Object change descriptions
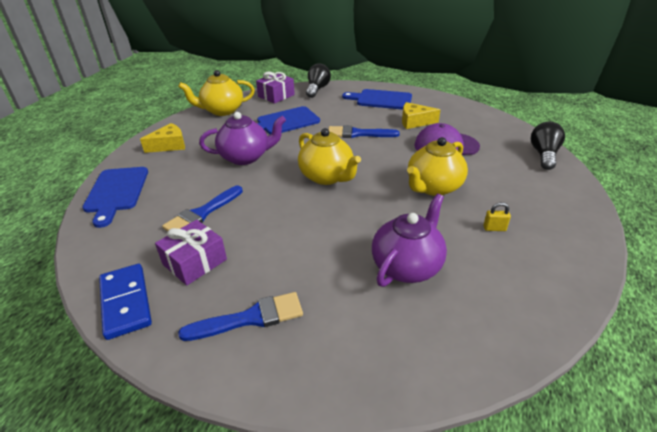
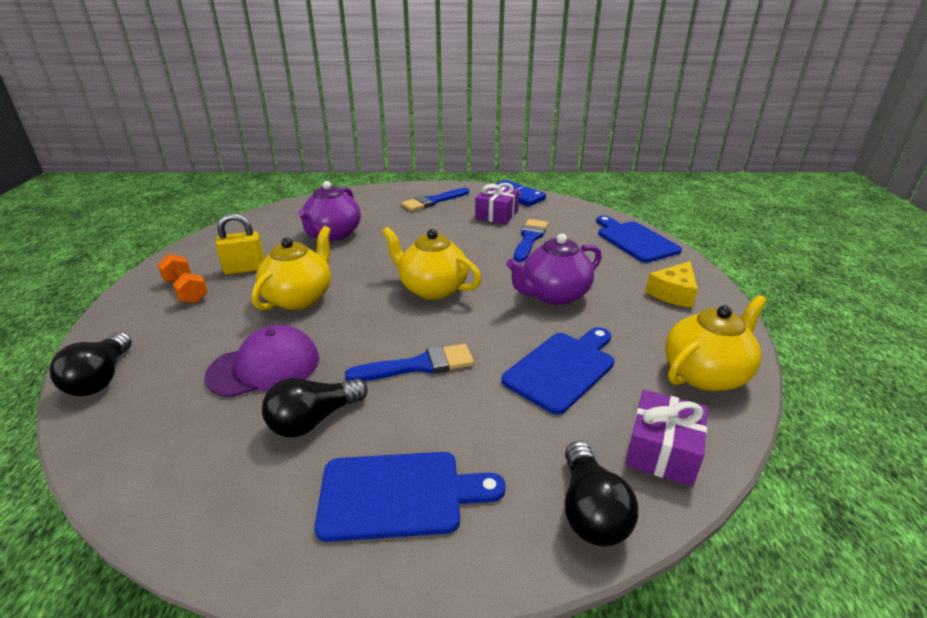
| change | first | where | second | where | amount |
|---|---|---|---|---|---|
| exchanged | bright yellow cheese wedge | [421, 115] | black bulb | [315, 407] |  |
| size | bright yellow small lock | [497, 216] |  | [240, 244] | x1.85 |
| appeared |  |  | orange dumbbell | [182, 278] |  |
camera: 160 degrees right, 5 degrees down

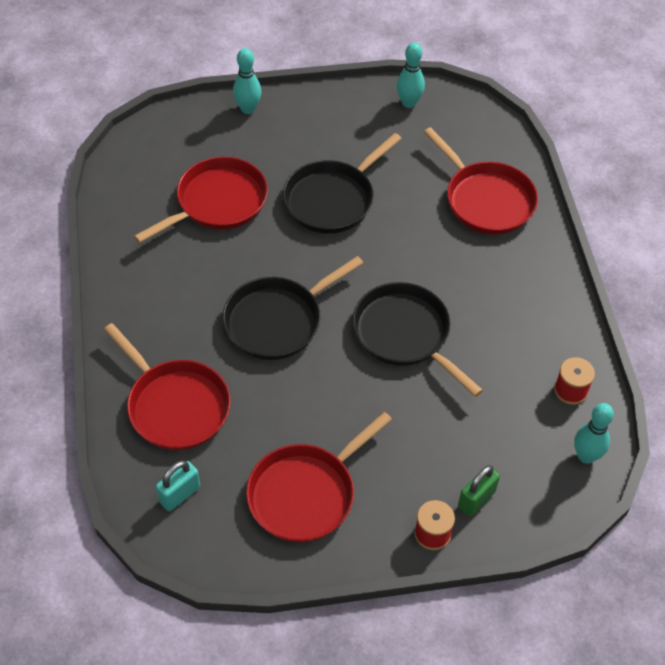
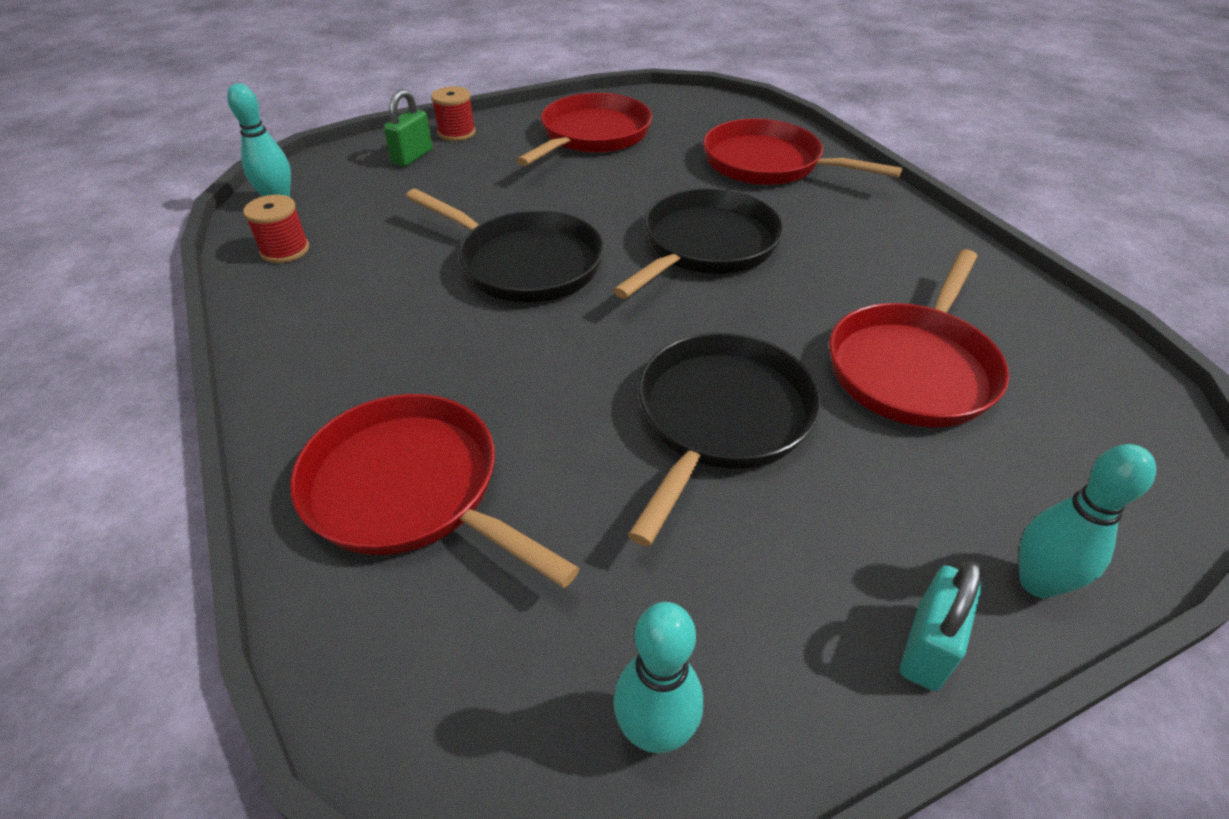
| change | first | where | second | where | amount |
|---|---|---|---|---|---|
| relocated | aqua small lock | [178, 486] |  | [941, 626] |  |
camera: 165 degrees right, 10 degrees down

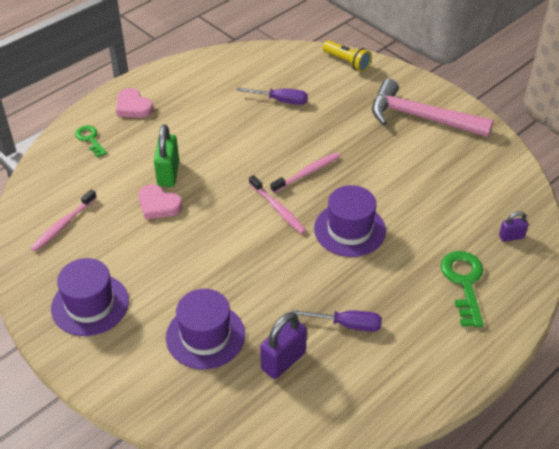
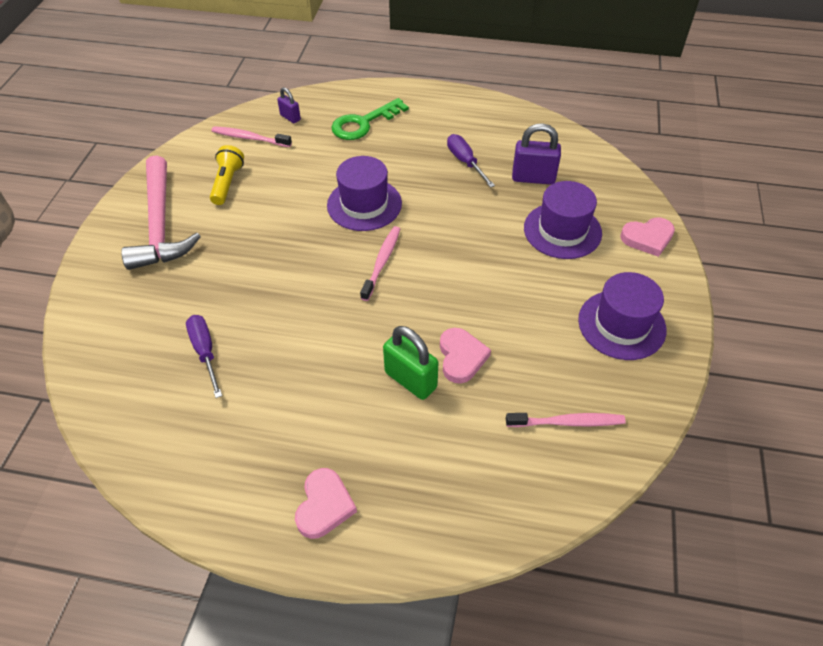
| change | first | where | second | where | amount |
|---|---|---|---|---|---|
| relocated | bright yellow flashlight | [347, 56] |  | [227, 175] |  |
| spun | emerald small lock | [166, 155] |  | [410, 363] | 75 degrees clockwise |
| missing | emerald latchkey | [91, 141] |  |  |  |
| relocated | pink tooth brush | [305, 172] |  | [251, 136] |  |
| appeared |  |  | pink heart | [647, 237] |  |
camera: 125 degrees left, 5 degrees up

_Problem statement:_ Print the data above from its first line through the line that has "244] | x1.85 |", exactly and with nothing else, omitting pictures.

_Reply to the exercise:_
| change | first | where | second | where | amount |
|---|---|---|---|---|---|
| exchanged | bright yellow cheese wedge | [421, 115] | black bulb | [315, 407] |  |
| size | bright yellow small lock | [497, 216] |  | [240, 244] | x1.85 |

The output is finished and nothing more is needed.